### WORK TO COMPLETE
Please set down exactly the lines from the one that contains "change=gone; old=tree (green);" through the end of the material, leaving out every picture.

━━━━━ STUDY MATERIAL

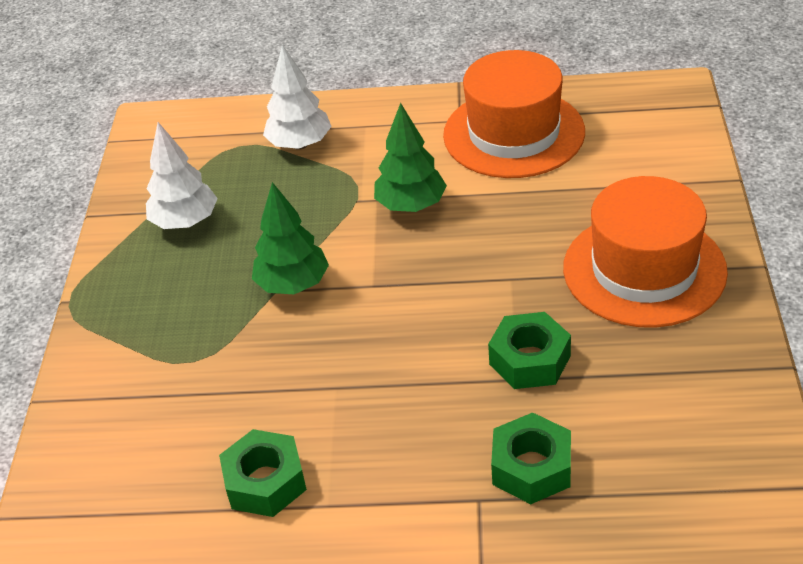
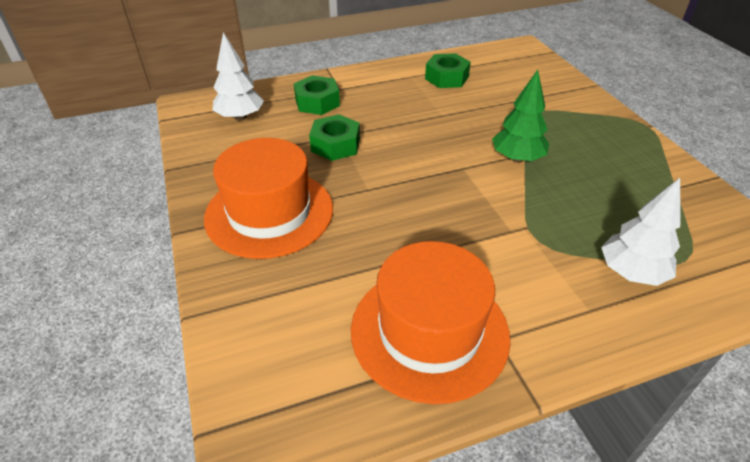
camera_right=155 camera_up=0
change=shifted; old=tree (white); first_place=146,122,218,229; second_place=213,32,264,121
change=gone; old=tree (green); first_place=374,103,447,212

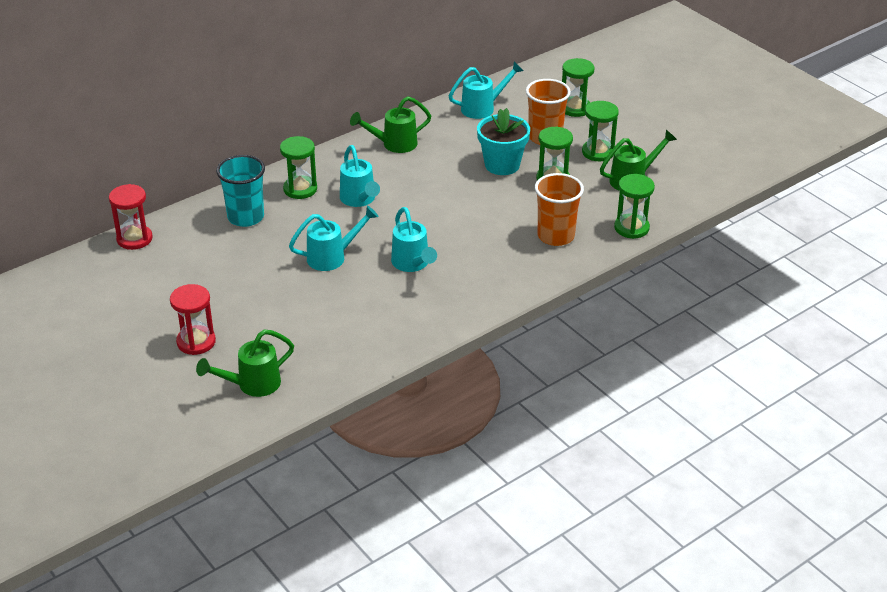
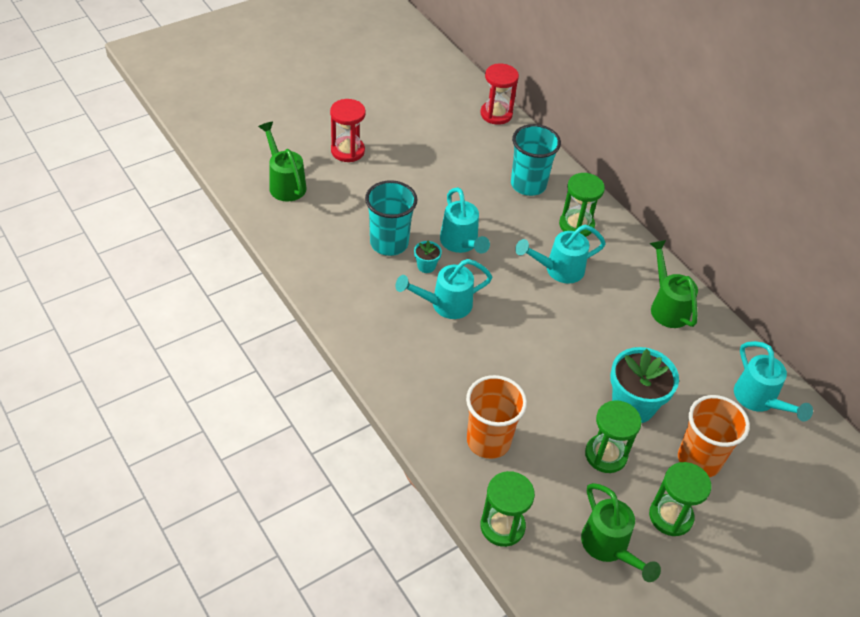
camera_right=90 camera_up=10
change=gone; old=hourglass (green); first_place=562,58,595,117
change=new; new=cup (turquoise); second_place=365,180,417,256
change=new; new=flower pot (turquoise); second_place=414,241,442,273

━━━━━━━━━━

### RESULT OF THE TASK
change=gone; old=tree (green); first_place=374,103,447,212

camera_right=90 camera_up=10
change=gone; old=hourglass (green); first_place=562,58,595,117
change=new; new=cup (turquoise); second_place=365,180,417,256
change=new; new=flower pot (turquoise); second_place=414,241,442,273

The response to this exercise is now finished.